WHAT THE TASK ASKS: Filter the listing below to every line that contains the string "kern", and copy those lines. Match the letter case exactly.

— START OF MATERIAL TO PROCESS —

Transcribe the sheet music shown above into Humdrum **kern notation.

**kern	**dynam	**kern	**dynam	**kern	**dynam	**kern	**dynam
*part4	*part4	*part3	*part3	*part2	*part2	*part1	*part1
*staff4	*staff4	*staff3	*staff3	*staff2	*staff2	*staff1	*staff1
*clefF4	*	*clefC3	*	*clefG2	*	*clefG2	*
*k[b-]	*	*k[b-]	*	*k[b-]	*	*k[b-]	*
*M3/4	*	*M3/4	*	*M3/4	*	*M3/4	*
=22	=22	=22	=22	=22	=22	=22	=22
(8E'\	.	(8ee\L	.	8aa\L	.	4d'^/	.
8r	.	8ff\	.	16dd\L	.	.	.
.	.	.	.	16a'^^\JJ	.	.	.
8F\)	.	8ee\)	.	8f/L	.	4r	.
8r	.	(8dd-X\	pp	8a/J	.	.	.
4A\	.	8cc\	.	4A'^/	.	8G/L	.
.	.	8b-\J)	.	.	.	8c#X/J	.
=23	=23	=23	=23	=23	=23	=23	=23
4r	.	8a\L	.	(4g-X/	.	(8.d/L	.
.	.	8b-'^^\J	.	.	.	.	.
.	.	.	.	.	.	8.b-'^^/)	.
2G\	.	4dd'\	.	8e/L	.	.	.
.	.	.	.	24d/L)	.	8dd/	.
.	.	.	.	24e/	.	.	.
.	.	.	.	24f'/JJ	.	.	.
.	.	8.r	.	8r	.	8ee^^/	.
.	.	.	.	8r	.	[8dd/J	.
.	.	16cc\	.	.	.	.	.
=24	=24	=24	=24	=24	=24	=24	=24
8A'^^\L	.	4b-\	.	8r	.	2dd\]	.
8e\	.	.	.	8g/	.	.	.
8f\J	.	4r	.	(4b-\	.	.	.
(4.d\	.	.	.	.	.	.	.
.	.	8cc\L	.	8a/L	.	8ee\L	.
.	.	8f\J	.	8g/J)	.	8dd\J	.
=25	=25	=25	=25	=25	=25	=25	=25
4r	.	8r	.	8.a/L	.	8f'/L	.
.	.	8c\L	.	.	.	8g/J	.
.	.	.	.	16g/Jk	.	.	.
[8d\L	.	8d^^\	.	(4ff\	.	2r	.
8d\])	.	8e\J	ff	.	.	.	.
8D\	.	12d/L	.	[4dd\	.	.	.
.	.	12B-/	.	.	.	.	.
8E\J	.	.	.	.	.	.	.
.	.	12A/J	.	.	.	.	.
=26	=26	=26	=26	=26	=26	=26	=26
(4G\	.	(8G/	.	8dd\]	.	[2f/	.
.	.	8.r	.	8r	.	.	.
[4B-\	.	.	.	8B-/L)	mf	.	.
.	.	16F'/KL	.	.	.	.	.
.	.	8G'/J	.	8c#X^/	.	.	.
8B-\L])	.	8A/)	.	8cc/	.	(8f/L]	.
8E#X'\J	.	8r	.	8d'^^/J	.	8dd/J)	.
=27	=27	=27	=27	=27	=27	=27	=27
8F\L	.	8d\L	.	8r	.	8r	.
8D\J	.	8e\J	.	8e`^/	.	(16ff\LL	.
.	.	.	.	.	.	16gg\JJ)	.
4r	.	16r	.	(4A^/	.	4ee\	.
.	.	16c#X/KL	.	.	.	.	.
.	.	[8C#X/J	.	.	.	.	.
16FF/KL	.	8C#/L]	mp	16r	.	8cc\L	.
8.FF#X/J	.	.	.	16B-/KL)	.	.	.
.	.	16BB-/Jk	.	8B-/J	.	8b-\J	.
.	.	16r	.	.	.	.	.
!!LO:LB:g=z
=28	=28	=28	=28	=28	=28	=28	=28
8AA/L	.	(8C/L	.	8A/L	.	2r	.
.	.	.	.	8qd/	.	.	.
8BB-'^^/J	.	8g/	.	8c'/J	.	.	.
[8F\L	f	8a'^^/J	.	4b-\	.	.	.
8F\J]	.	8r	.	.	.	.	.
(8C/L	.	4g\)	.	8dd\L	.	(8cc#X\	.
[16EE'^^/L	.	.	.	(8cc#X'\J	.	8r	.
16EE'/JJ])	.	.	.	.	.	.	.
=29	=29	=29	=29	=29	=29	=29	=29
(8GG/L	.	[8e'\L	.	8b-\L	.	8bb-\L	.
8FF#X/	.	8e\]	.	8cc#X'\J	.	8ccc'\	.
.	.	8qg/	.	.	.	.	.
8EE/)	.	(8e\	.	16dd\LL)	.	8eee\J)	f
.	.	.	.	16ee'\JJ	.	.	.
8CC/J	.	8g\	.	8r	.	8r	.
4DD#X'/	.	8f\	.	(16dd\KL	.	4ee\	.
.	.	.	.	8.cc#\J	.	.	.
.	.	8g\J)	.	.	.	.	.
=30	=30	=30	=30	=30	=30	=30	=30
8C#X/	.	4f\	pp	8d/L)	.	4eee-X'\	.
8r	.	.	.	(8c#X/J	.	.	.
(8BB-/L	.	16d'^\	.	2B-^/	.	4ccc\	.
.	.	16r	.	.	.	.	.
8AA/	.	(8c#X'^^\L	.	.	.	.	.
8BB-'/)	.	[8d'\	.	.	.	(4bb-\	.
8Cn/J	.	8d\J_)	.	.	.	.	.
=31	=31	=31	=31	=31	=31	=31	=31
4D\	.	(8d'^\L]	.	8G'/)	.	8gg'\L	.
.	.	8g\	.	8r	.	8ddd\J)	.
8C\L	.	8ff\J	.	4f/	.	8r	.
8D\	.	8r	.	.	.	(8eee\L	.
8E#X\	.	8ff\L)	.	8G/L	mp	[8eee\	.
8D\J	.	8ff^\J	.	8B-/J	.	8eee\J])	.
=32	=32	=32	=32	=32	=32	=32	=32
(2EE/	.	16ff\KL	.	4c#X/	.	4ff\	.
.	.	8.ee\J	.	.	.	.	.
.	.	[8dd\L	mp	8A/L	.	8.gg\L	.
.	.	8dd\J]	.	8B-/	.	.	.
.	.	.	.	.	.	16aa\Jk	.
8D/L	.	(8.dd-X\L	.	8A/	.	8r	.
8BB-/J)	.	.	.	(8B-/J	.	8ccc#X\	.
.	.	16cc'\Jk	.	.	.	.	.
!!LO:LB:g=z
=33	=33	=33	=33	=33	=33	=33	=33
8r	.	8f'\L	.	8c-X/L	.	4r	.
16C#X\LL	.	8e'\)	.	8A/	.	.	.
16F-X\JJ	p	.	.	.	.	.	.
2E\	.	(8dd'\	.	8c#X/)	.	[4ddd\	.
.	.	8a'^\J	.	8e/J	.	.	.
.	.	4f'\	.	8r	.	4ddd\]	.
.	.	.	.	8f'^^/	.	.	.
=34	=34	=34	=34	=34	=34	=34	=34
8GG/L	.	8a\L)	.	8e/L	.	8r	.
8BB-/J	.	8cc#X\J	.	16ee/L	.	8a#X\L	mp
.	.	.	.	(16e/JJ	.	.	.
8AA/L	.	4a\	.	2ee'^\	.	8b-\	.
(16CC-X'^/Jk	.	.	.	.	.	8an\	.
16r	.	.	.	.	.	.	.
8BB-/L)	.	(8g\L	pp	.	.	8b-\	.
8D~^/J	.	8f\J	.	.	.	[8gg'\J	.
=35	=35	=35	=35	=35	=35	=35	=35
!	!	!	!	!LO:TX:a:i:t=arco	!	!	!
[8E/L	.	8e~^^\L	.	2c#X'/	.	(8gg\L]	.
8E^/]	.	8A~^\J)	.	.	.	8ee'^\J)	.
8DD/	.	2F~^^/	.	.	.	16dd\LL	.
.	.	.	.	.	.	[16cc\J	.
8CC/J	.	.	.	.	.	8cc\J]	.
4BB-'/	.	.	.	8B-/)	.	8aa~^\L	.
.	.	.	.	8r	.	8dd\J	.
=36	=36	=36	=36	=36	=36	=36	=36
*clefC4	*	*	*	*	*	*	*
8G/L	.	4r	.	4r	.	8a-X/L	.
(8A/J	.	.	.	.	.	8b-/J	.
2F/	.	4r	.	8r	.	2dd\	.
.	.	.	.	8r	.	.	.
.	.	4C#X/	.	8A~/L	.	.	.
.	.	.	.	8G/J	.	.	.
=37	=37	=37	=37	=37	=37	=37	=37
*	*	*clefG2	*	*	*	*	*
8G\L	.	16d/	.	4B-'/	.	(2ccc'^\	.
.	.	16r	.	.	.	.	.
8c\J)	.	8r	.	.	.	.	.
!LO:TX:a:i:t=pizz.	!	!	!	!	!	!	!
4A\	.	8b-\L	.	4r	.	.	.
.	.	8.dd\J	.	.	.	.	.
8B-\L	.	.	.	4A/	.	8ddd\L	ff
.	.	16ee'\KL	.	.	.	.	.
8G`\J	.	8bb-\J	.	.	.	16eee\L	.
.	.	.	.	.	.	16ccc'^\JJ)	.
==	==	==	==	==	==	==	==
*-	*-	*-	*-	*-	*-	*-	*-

— END OF MATERIAL TO PROCESS —

WRITTEN SOLUTION:
Transcribe the sheet music shown above into Humdrum **kern notation.
**kern	**dynam	**kern	**dynam	**kern	**dynam	**kern	**dynam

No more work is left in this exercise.